*** The data Section Begins ***

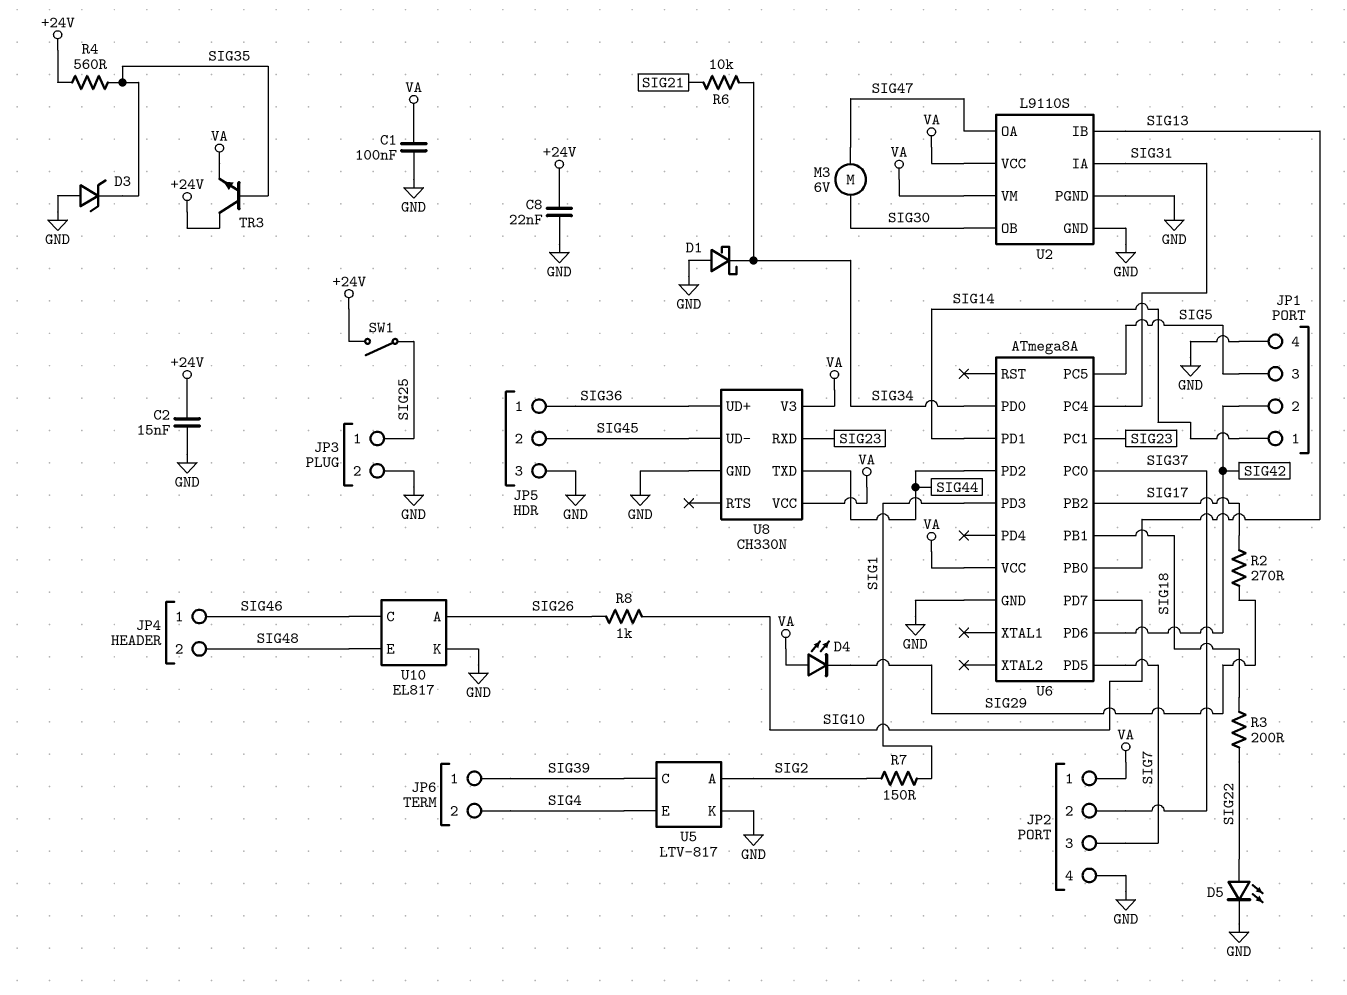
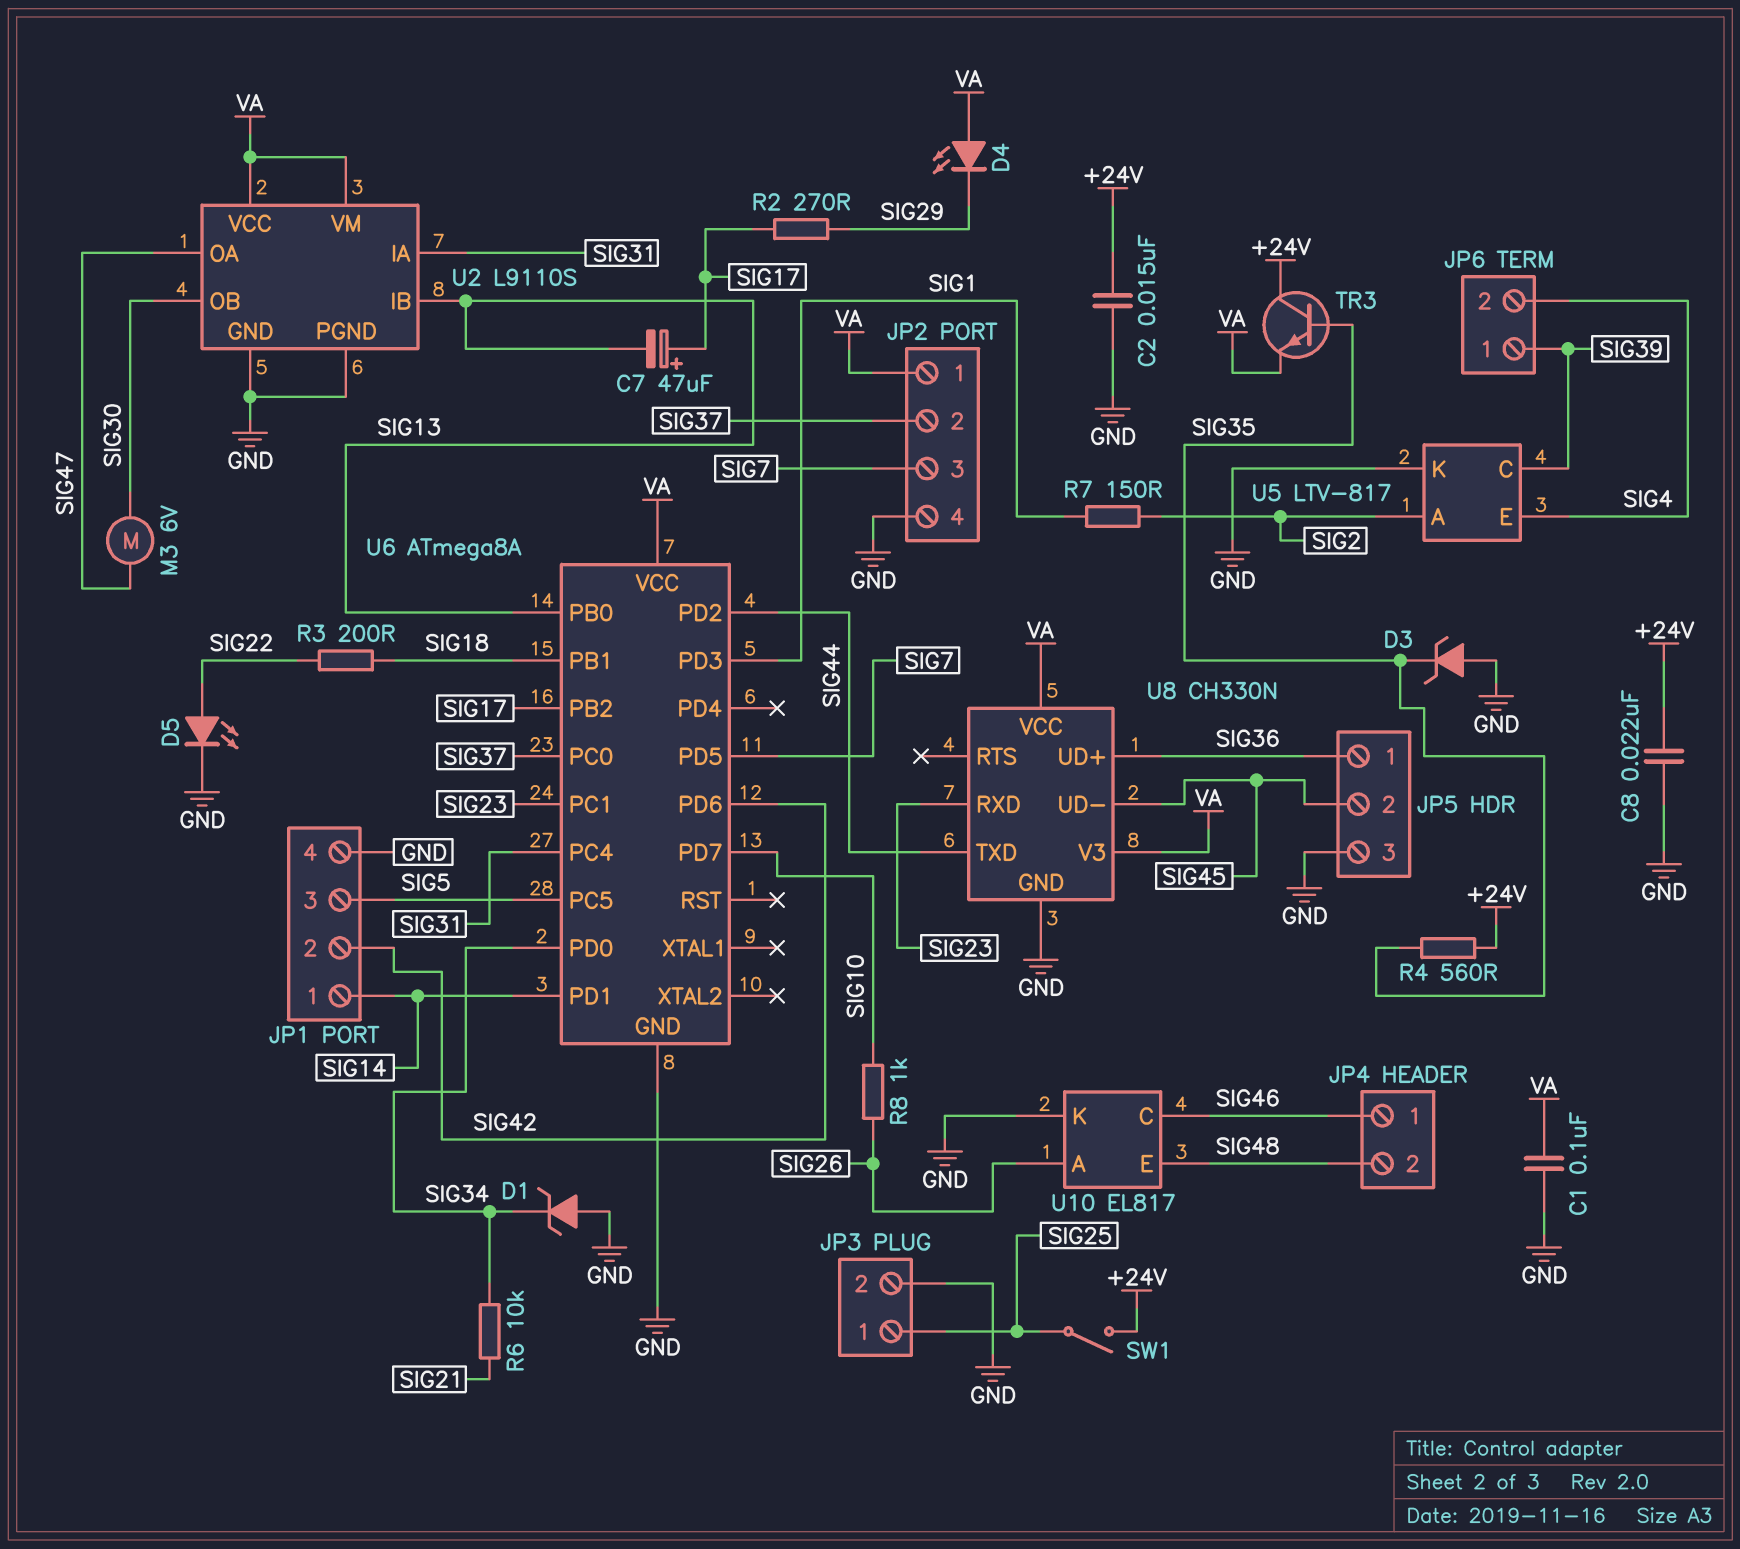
C7: none -> 47uF (plus SIG17, minus SIG13)
D1: schottky (A GND, K SIG34) -> zener (A GND, K SIG34)

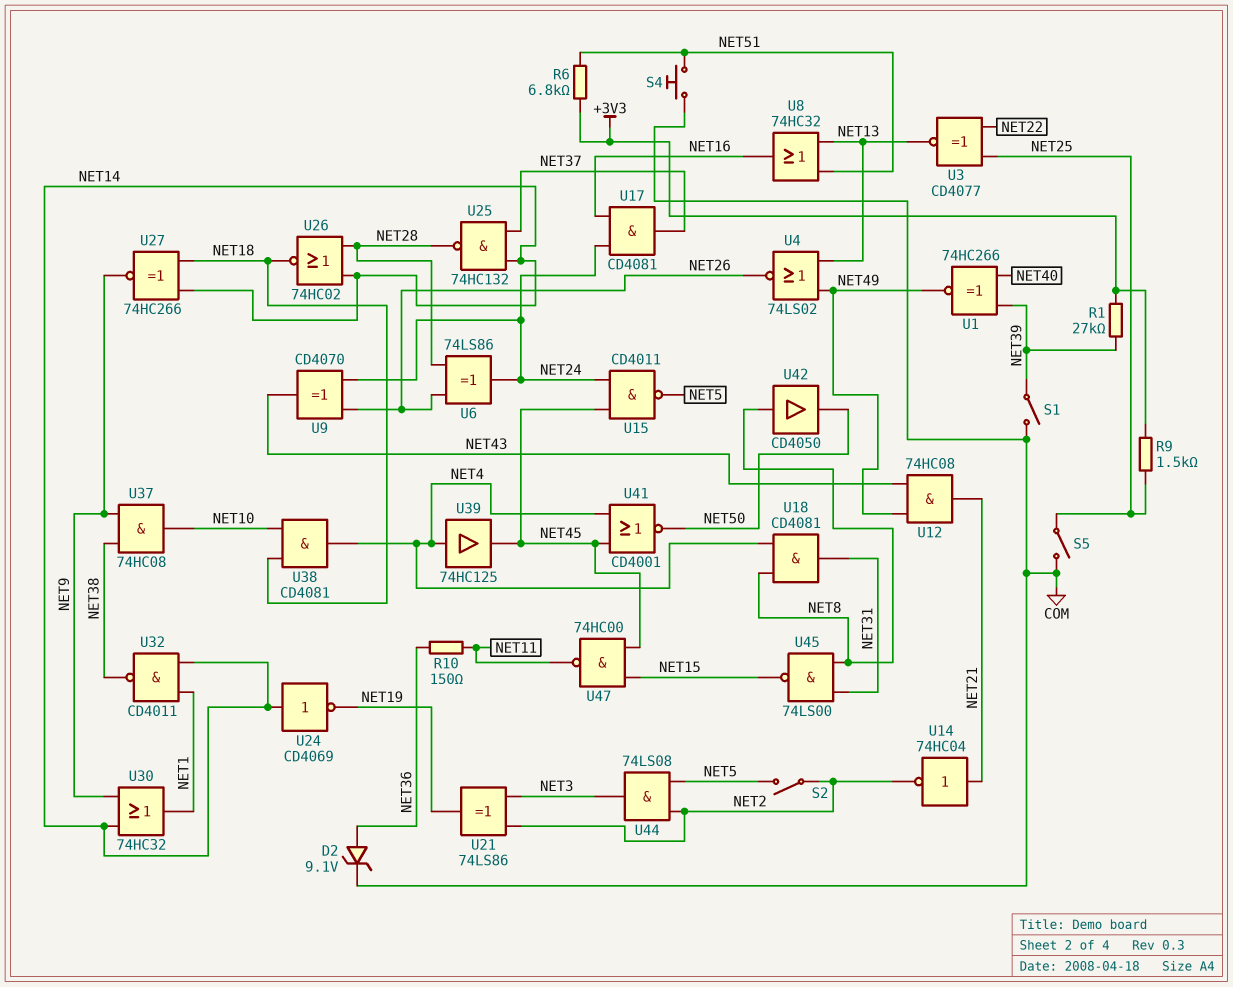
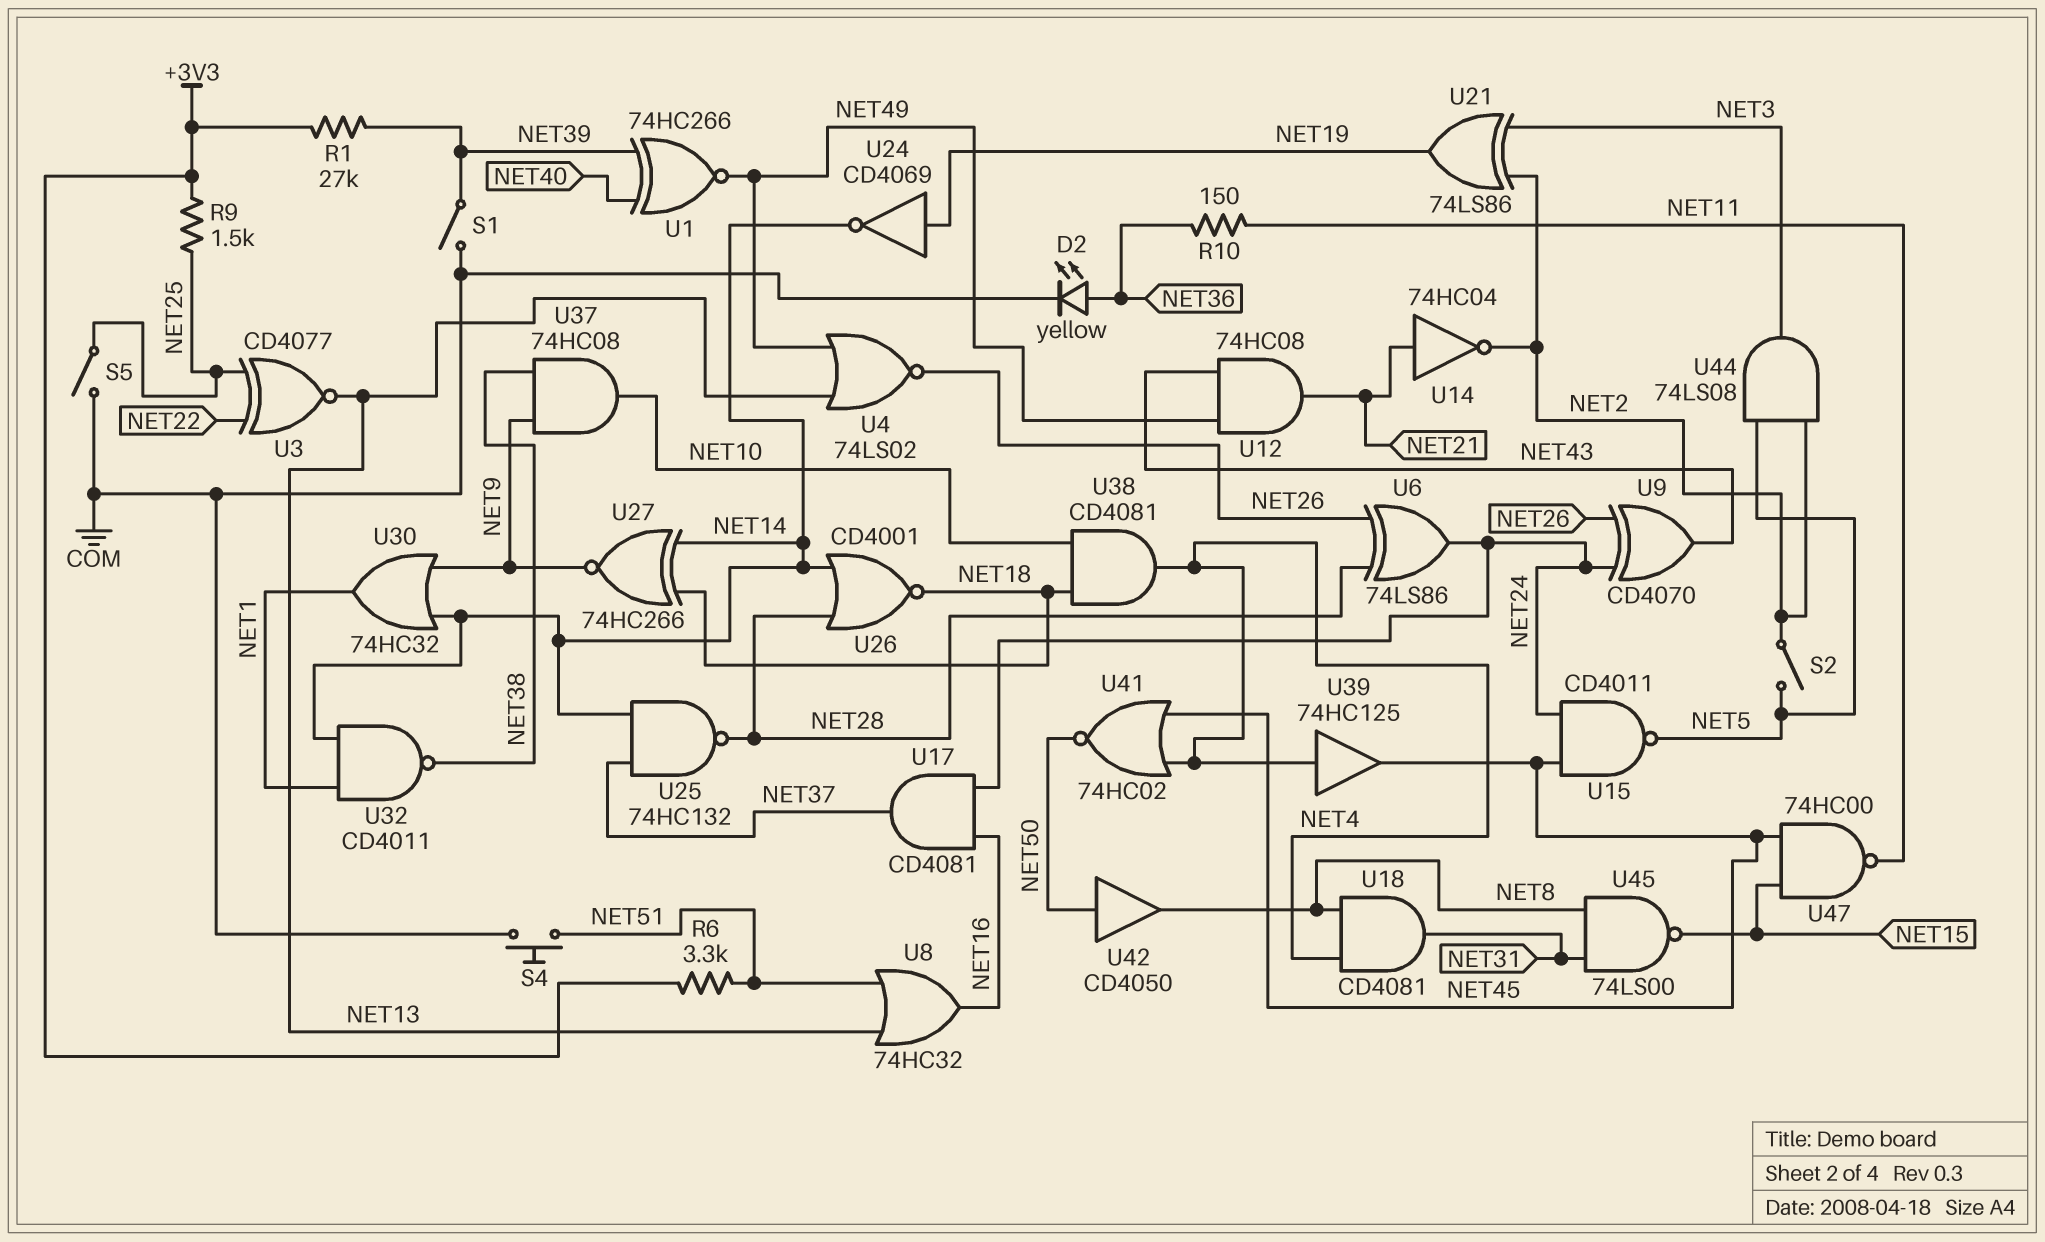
D2: zener 9.1V (A NET36, K COM) -> LED yellow (A NET36, K COM)
R6: 6.8k (+3V3, NET51) -> 3.3k (+3V3, NET51)
U24: NOT CD4069 (in NET14, out NET19) -> NOT CD4069 (in NET19, out NET14)
U26: NOR 74HC02 (in NET14, in NET28, out NET18) -> NOR CD4001 (in NET14, in NET28, out NET18)
U41: NOR CD4001 (in NET4, in NET45, out NET50) -> NOR 74HC02 (in NET4, in NET45, out NET50)
U42: buffer CD4050 (in NET8, out NET50) -> buffer CD4050 (in NET50, out NET8)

*** The data Section Ends ***

__Activity__: The pictures stay out of the copy. Set down the entries above precisely.

__Response to the task__:
C7: none -> 47uF (plus SIG17, minus SIG13)
D1: schottky (A GND, K SIG34) -> zener (A GND, K SIG34)

D2: zener 9.1V (A NET36, K COM) -> LED yellow (A NET36, K COM)
R6: 6.8k (+3V3, NET51) -> 3.3k (+3V3, NET51)
U24: NOT CD4069 (in NET14, out NET19) -> NOT CD4069 (in NET19, out NET14)
U26: NOR 74HC02 (in NET14, in NET28, out NET18) -> NOR CD4001 (in NET14, in NET28, out NET18)
U41: NOR CD4001 (in NET4, in NET45, out NET50) -> NOR 74HC02 (in NET4, in NET45, out NET50)
U42: buffer CD4050 (in NET8, out NET50) -> buffer CD4050 (in NET50, out NET8)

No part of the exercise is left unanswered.